Work request: Count, in the entries, the lines with "padlock". Answer with the number only.

Before-and-after object listings
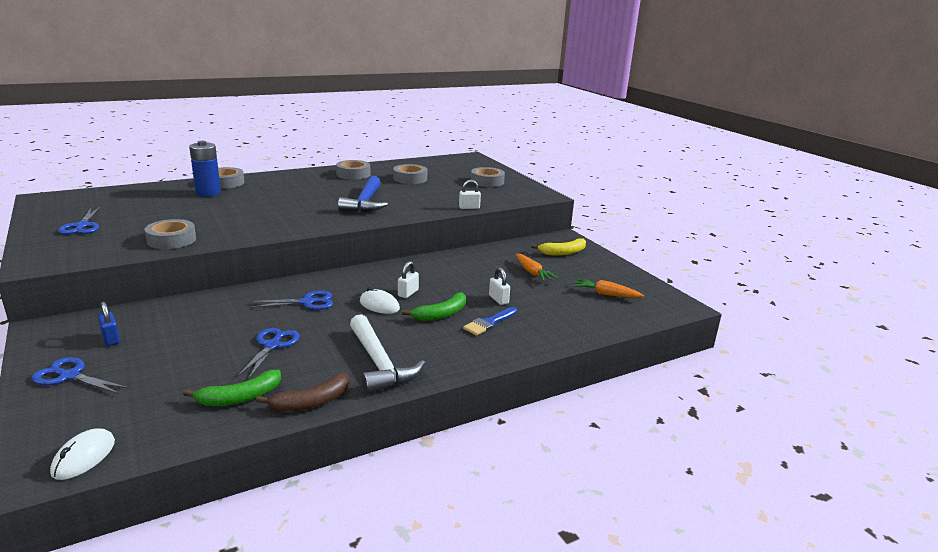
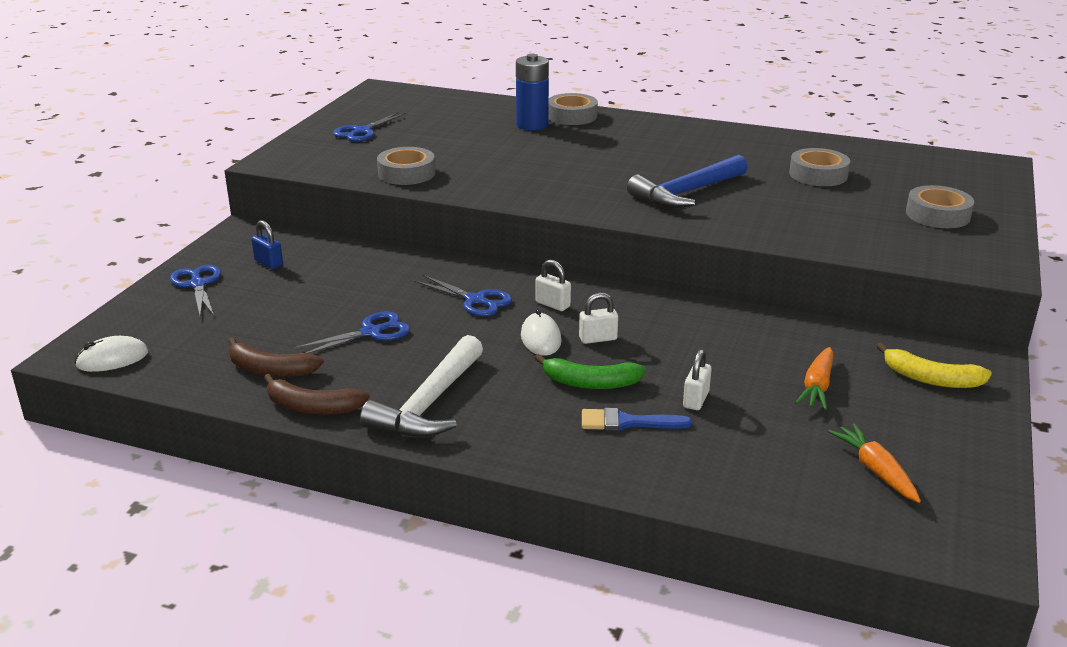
camera: 50 degrees right, 5 degrees up
(111, 339) = (268, 263): blue padlock -> blue padlock turned 60 degrees counterclockwise
(240, 397) = (270, 370): green banana -> brown banana
(353, 174) = (748, 145): grey tape -> none
(469, 207) = (820, 247): white padlock -> white padlock (552, 304)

Response to the task: 2